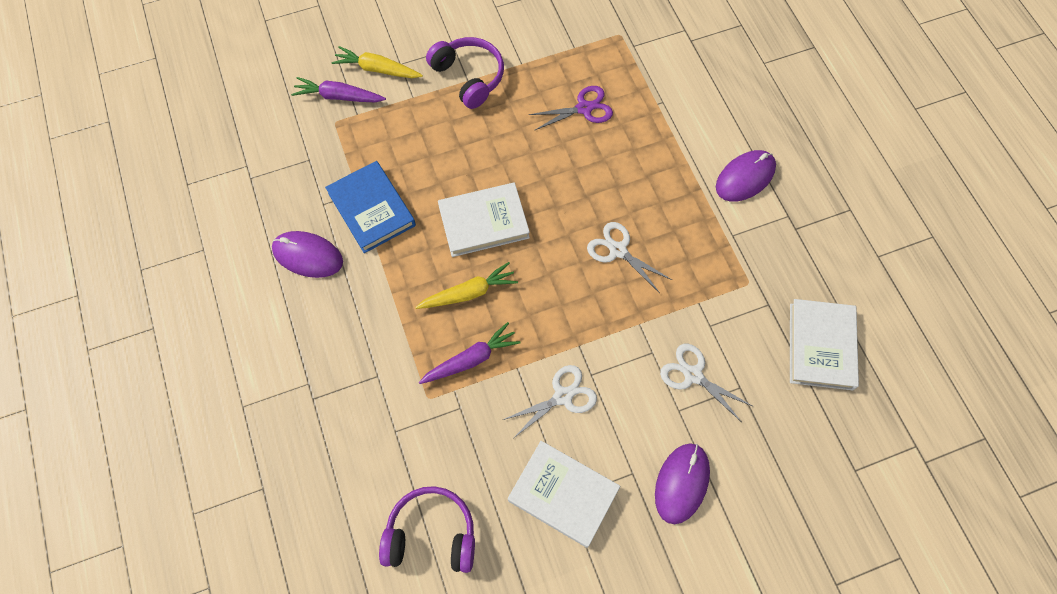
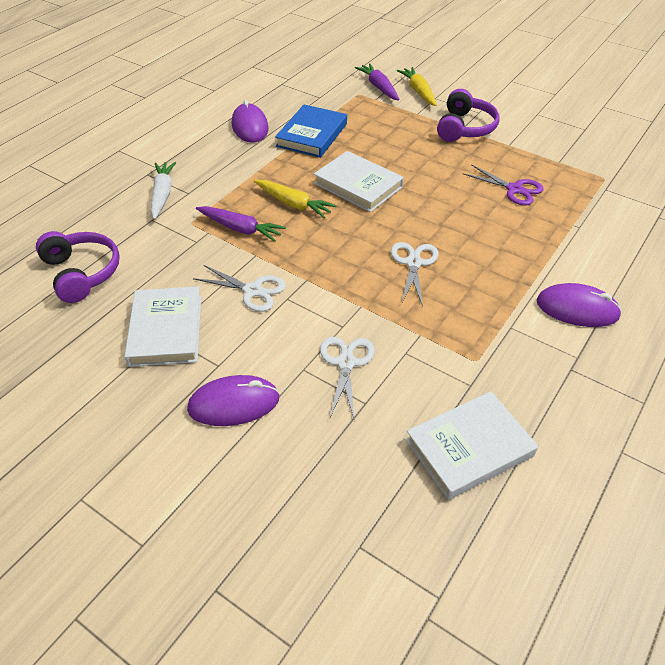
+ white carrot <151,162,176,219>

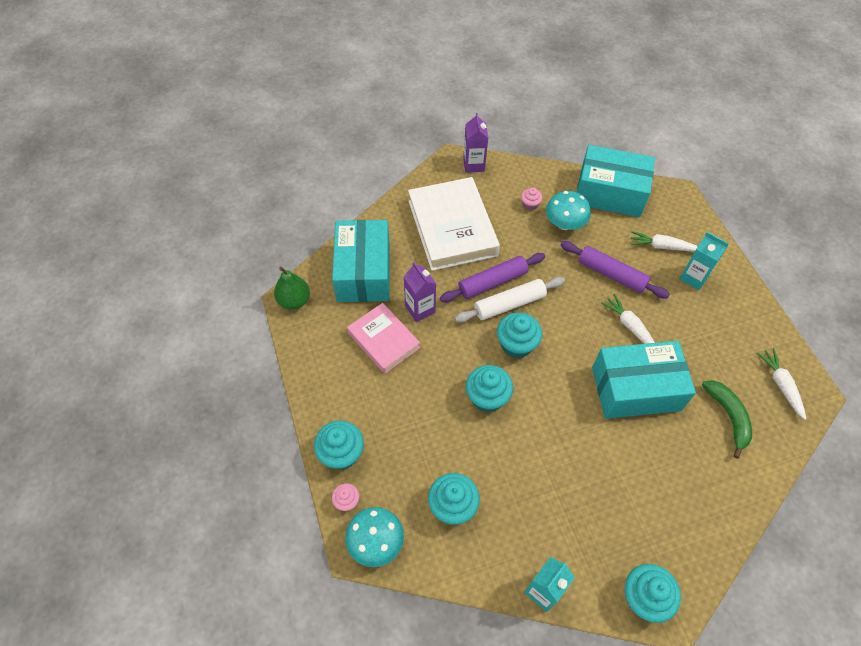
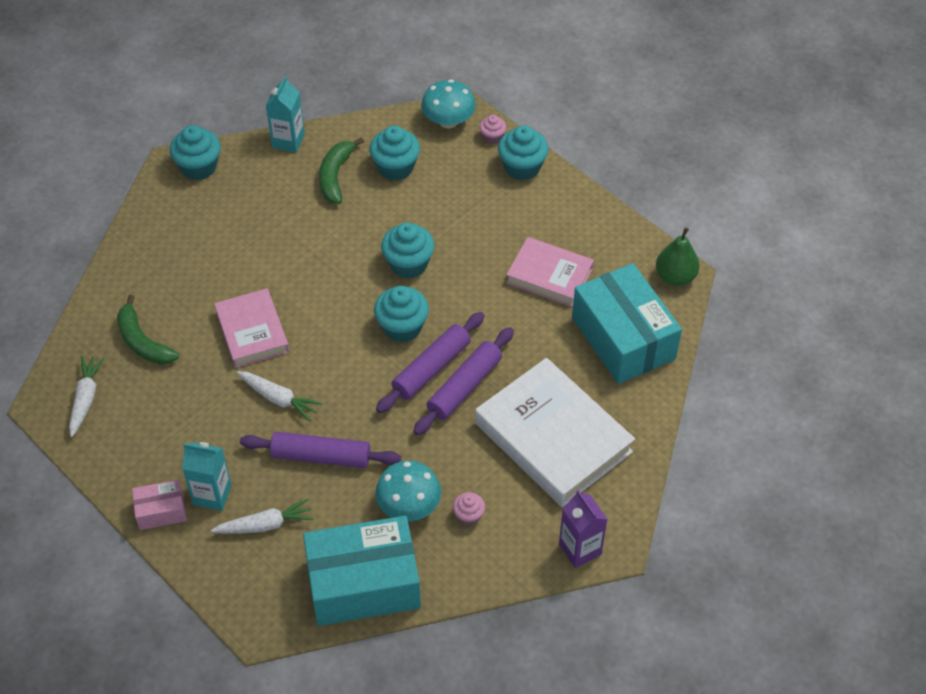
~ white carrot <757,348,806,420> = <69,356,105,437> 135 degrees counterclockwise
+ pink box <132,479,187,530>
~ turquoise box <592,341,696,419> to pink book <214,288,289,368>
+ green banana <319,137,364,204>
~ white rolling pin <455,277,565,323> to purple rolling pin <376,312,484,413>
- purple carton <404,262,436,322>

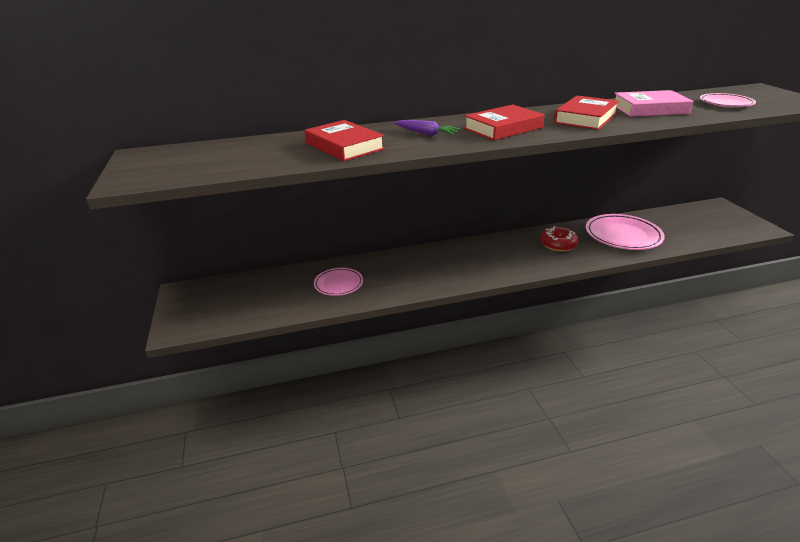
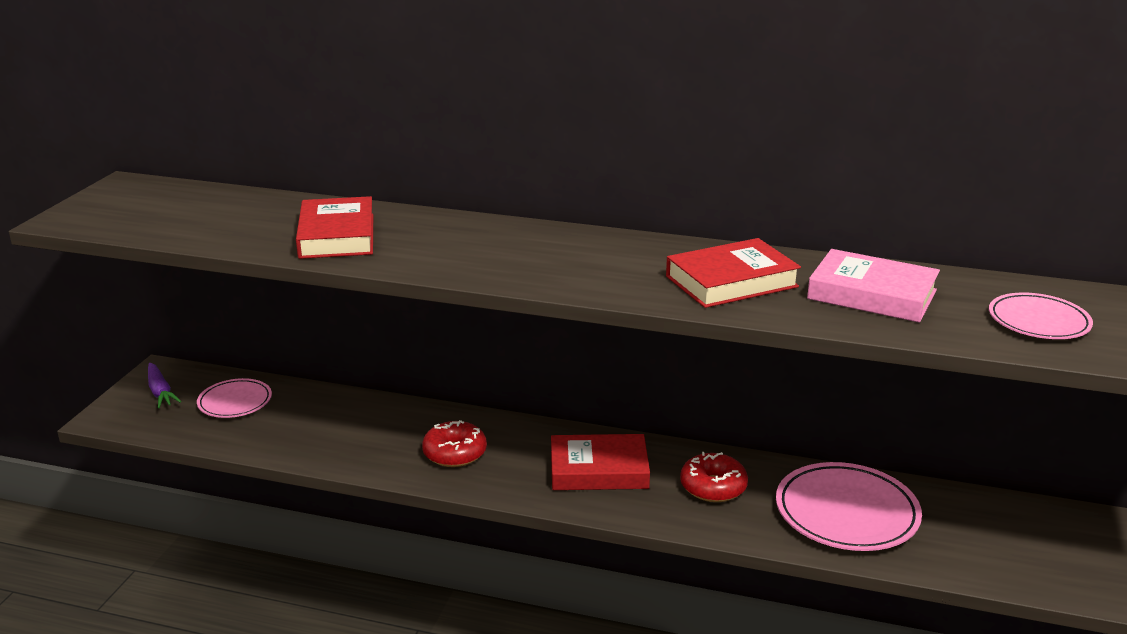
~ purple carrot <394,120,460,136> to <148,363,182,408>
~ pink plate <314,268,363,296> to <197,378,272,418>
+ red donut <422,420,487,467>
~ red book <464,105,545,140> to <551,434,650,490>

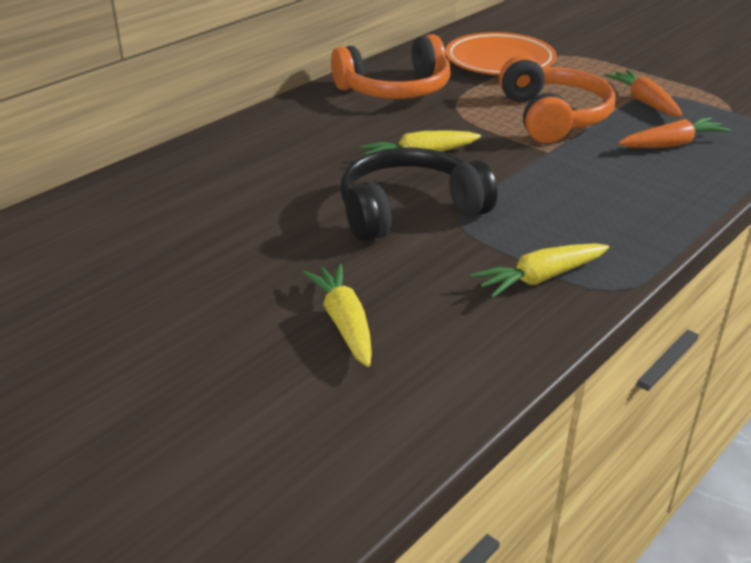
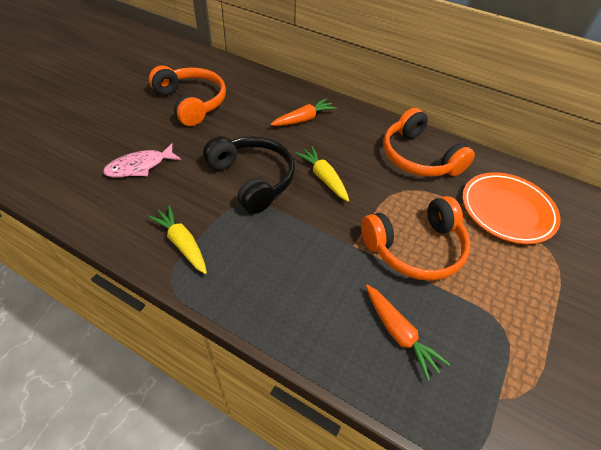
~ yellow carrot <302,263,372,367> to pink fish <103,144,181,177>
+ orange headphones <149,66,226,126>
~ orange carrot <604,70,683,117> to <270,98,337,126>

◆ ◆ ◆ ◆ ◆ ◆ ◆

Requirement - Retype only the lines that run from the first line of the entries above to the line containing "rolling pin <376,312,484,413>", both included. Do not carry over any pictures.

Answer for this exercise -
+ white carrot <151,162,176,219>

~ white carrot <757,348,806,420> = <69,356,105,437> 135 degrees counterclockwise
+ pink box <132,479,187,530>
~ turquoise box <592,341,696,419> to pink book <214,288,289,368>
+ green banana <319,137,364,204>
~ white rolling pin <455,277,565,323> to purple rolling pin <376,312,484,413>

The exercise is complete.